### WORK REQUEST
What is needed here is an exact printout of the data, with no pictures included.
:: MATERIAL FOR THE TASK
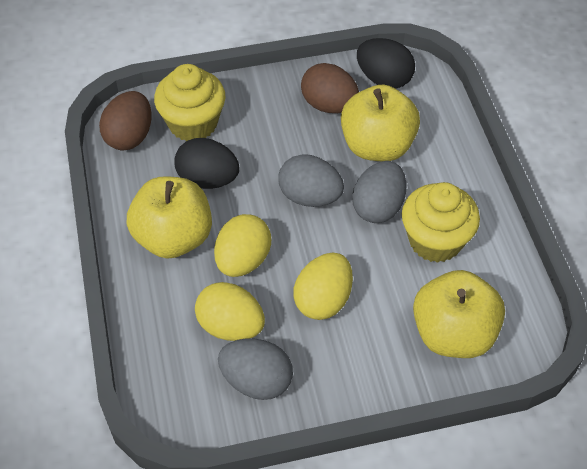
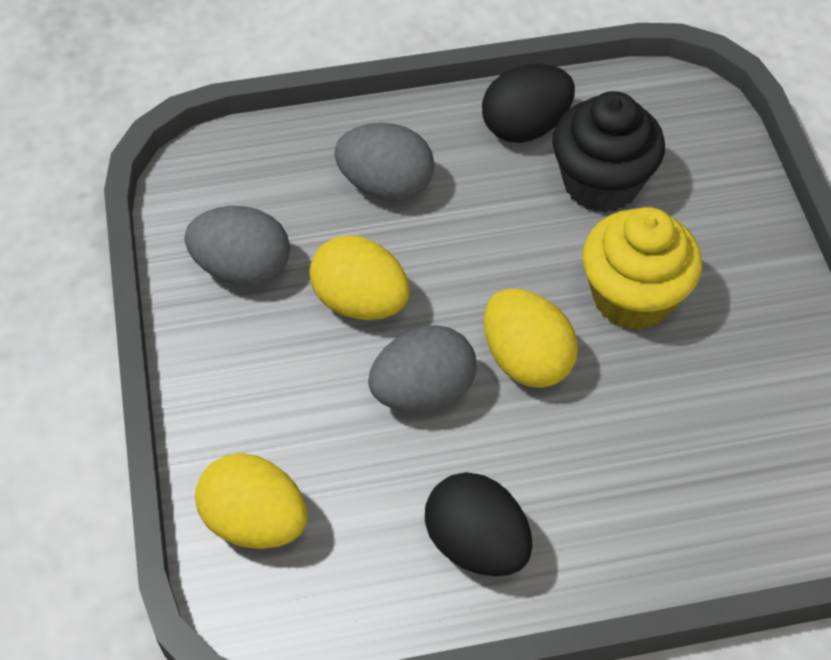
black cupcake: 0 -> 1
brown egg: 2 -> 0
yellow apple: 3 -> 0
yellow cupcake: 2 -> 1

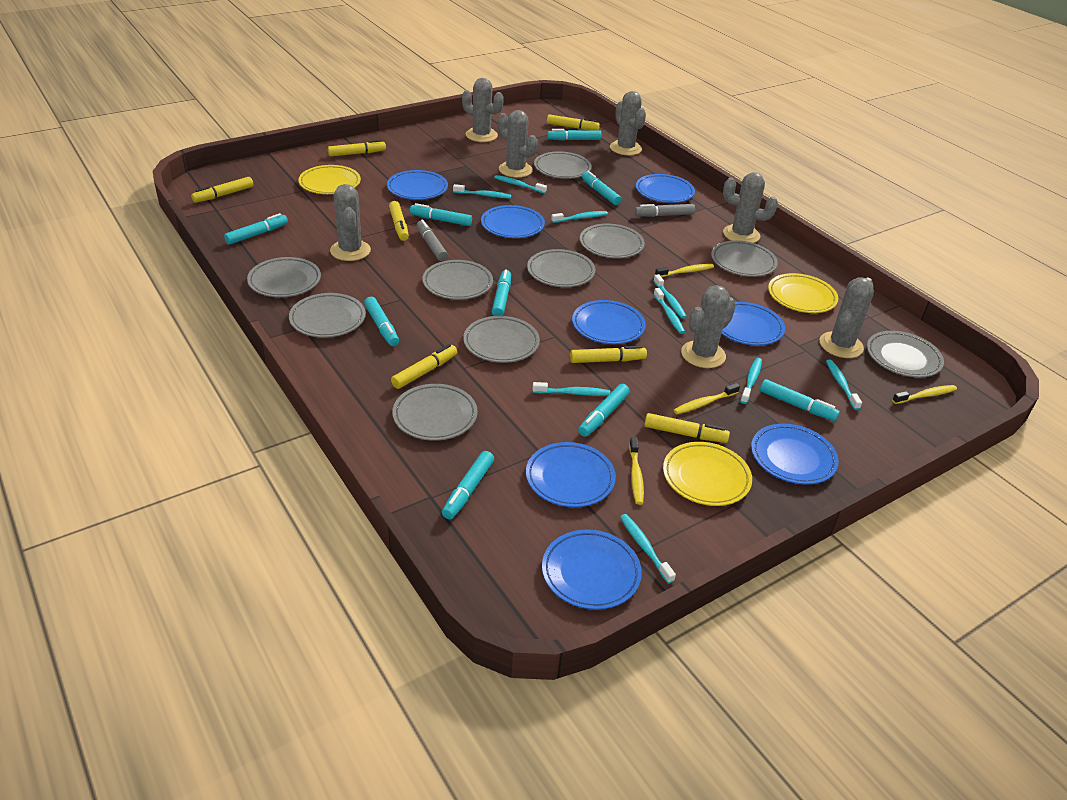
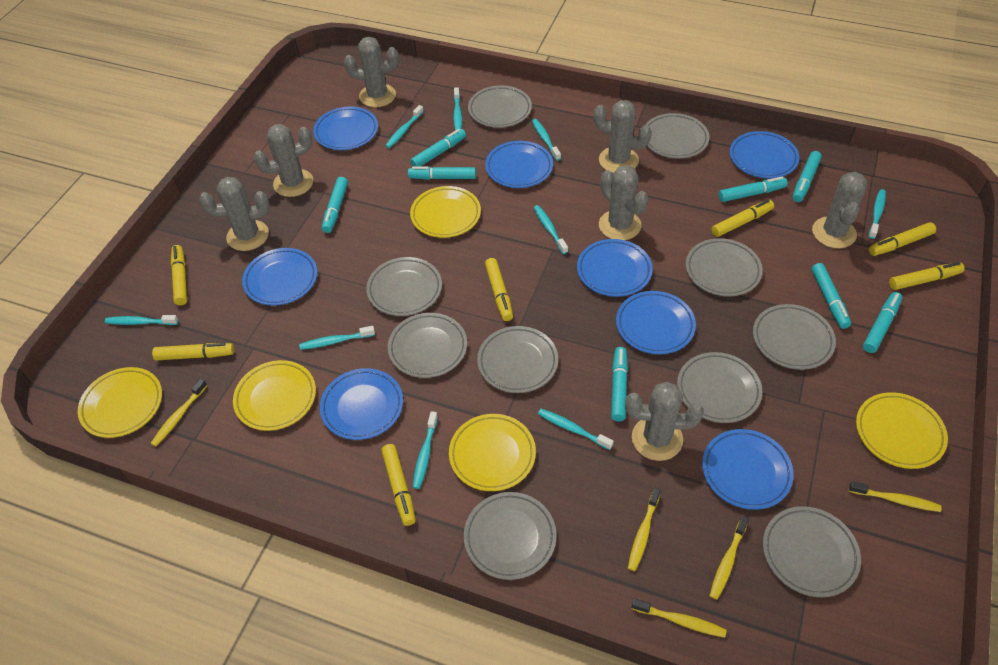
grey marker: 2 -> 0
turquoise marker: 9 -> 8
yellow plate: 3 -> 5
yellow toothbrush: 4 -> 5

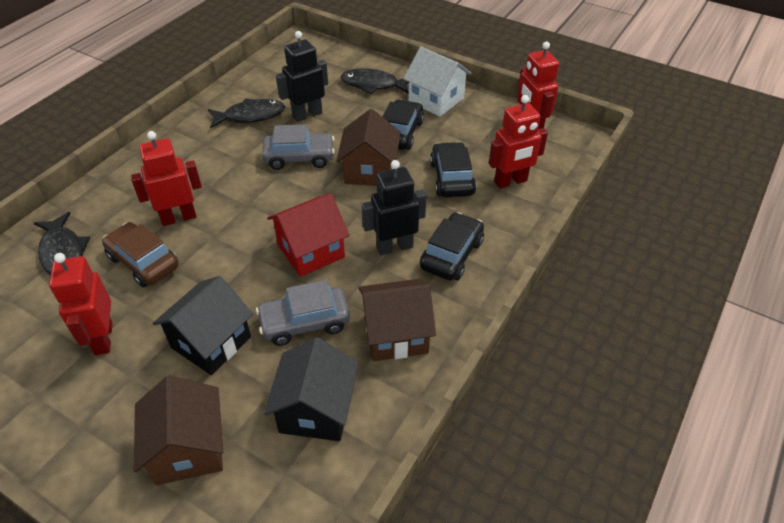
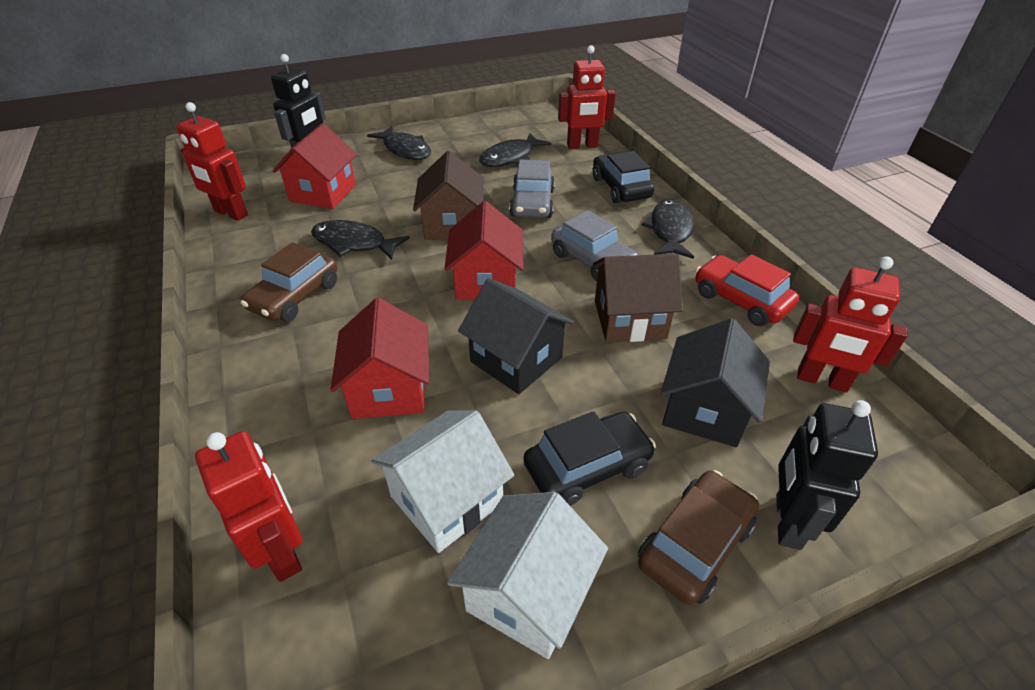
black car: 3 -> 2
black fish: 3 -> 4
brown car: 1 -> 2
brown house: 3 -> 2
red car: 0 -> 1
red house: 1 -> 3
white house: 1 -> 2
::::
### SOLVED PROBLEM
black cupcake: 0 -> 1
brown egg: 2 -> 0
yellow apple: 3 -> 0
yellow cupcake: 2 -> 1

grey marker: 2 -> 0
turquoise marker: 9 -> 8
yellow plate: 3 -> 5
yellow toothbrush: 4 -> 5

black car: 3 -> 2
black fish: 3 -> 4
brown car: 1 -> 2
brown house: 3 -> 2
red car: 0 -> 1
red house: 1 -> 3
white house: 1 -> 2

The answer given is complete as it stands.